▼
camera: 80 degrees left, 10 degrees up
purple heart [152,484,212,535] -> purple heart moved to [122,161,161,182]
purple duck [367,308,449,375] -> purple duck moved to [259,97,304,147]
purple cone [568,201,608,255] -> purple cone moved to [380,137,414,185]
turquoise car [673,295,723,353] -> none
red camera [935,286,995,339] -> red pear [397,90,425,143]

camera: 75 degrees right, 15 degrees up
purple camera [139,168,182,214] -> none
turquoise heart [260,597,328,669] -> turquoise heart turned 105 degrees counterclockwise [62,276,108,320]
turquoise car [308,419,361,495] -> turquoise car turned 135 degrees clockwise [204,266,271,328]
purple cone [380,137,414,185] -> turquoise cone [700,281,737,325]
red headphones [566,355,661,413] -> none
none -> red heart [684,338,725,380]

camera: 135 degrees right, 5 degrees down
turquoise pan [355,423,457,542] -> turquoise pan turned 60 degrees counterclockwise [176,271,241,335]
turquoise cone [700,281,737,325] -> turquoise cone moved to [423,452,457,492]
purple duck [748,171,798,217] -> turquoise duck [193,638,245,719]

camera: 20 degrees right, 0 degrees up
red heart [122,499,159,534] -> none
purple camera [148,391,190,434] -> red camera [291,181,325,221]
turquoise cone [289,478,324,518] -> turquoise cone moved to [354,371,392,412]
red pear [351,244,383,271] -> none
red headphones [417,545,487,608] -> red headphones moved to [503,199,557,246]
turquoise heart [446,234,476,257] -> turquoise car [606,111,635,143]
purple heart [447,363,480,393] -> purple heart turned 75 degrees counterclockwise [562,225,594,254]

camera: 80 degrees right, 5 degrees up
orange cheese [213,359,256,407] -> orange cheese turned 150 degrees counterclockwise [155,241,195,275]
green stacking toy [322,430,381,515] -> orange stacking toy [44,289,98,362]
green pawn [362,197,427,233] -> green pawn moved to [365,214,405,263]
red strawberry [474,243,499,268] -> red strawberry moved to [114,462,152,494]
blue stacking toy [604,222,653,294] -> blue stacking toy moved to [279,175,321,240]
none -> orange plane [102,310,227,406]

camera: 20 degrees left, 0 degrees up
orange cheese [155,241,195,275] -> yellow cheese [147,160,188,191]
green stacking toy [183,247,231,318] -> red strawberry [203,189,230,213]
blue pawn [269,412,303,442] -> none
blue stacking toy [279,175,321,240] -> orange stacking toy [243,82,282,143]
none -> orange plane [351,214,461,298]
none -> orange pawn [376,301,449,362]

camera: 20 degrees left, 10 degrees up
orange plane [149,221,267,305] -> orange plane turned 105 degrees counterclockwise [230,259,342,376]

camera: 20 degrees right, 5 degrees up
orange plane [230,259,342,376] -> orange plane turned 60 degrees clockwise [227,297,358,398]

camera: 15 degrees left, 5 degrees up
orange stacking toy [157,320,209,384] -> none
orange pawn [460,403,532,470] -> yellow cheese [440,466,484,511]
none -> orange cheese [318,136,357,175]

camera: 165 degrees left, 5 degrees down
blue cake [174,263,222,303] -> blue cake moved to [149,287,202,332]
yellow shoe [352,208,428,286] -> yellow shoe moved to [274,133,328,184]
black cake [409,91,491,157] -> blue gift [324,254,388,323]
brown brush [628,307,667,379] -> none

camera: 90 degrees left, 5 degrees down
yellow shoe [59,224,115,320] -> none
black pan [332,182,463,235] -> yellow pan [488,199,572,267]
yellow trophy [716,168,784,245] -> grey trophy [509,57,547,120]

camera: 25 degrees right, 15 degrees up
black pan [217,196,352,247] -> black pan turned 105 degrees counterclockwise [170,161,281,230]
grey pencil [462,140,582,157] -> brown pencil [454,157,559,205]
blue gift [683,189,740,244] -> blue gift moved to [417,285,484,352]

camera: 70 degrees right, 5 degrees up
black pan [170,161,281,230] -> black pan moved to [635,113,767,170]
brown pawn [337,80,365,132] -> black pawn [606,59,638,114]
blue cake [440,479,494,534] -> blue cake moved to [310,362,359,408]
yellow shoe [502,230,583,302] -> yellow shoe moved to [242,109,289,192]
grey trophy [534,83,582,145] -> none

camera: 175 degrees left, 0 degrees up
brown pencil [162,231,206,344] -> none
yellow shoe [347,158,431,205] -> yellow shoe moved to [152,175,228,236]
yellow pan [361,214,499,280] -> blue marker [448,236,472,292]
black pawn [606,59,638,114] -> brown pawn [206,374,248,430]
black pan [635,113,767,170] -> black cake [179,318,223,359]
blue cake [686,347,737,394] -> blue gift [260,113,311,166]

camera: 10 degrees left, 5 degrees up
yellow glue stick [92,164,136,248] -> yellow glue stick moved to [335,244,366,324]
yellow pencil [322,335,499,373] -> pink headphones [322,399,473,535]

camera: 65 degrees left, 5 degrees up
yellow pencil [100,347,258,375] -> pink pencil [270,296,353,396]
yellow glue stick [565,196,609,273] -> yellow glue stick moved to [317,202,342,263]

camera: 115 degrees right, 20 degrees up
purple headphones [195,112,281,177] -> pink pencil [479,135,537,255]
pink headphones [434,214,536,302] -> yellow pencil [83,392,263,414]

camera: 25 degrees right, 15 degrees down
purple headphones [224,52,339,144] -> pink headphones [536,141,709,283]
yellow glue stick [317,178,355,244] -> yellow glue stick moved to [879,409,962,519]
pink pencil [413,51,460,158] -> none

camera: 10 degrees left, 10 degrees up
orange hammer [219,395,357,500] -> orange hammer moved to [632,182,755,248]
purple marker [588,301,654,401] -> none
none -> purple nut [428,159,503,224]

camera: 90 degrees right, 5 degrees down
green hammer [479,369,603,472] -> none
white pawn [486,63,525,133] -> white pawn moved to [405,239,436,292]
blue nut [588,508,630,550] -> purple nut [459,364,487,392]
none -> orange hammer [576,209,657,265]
▲
Up to and including the line with "turquoise pan [355,423,457,542]", restate the records above word for word from the very first line.

* [TASK SOLUTION]:
camera: 80 degrees left, 10 degrees up
purple heart [152,484,212,535] -> purple heart moved to [122,161,161,182]
purple duck [367,308,449,375] -> purple duck moved to [259,97,304,147]
purple cone [568,201,608,255] -> purple cone moved to [380,137,414,185]
turquoise car [673,295,723,353] -> none
red camera [935,286,995,339] -> red pear [397,90,425,143]

camera: 75 degrees right, 15 degrees up
purple camera [139,168,182,214] -> none
turquoise heart [260,597,328,669] -> turquoise heart turned 105 degrees counterclockwise [62,276,108,320]
turquoise car [308,419,361,495] -> turquoise car turned 135 degrees clockwise [204,266,271,328]
purple cone [380,137,414,185] -> turquoise cone [700,281,737,325]
red headphones [566,355,661,413] -> none
none -> red heart [684,338,725,380]

camera: 135 degrees right, 5 degrees down
turquoise pan [355,423,457,542] -> turquoise pan turned 60 degrees counterclockwise [176,271,241,335]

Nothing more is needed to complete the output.